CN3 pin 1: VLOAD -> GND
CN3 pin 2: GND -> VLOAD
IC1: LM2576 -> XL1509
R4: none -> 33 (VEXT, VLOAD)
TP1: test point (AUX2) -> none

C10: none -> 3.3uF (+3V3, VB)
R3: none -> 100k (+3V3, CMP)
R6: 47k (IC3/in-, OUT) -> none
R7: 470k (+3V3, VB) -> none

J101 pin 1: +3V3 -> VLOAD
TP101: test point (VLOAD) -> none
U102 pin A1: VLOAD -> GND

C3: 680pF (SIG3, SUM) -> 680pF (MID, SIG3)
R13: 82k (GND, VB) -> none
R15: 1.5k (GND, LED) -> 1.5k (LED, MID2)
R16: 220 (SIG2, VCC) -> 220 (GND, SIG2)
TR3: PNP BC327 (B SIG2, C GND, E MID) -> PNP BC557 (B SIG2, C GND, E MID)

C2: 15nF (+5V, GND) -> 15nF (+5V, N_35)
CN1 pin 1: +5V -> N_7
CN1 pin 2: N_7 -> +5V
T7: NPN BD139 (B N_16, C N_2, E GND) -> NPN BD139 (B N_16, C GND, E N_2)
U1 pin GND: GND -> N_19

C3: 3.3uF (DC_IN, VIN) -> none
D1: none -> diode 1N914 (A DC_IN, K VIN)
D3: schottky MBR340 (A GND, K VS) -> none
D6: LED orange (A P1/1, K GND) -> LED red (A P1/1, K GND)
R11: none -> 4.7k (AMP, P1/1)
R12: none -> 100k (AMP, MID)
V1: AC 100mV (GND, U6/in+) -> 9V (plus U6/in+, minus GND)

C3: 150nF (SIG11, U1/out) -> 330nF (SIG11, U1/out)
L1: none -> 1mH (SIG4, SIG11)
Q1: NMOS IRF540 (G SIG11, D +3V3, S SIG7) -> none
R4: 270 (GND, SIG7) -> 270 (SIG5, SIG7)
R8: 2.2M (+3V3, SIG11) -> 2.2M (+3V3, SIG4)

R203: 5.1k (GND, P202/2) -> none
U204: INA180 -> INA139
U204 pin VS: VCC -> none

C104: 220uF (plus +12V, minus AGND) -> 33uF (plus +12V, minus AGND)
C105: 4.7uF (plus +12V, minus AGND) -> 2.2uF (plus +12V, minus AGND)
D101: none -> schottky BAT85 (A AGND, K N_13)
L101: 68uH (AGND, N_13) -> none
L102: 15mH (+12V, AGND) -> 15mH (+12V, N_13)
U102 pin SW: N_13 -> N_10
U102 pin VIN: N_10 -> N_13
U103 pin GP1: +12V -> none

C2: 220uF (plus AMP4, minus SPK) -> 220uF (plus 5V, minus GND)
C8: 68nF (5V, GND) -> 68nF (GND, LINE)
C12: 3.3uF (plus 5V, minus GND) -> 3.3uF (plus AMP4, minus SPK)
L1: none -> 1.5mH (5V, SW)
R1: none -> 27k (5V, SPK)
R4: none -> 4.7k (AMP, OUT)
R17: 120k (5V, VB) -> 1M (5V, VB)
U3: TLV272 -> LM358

Problem requirements: Count each line above with "schottky"; write only the number.

Written solution: 2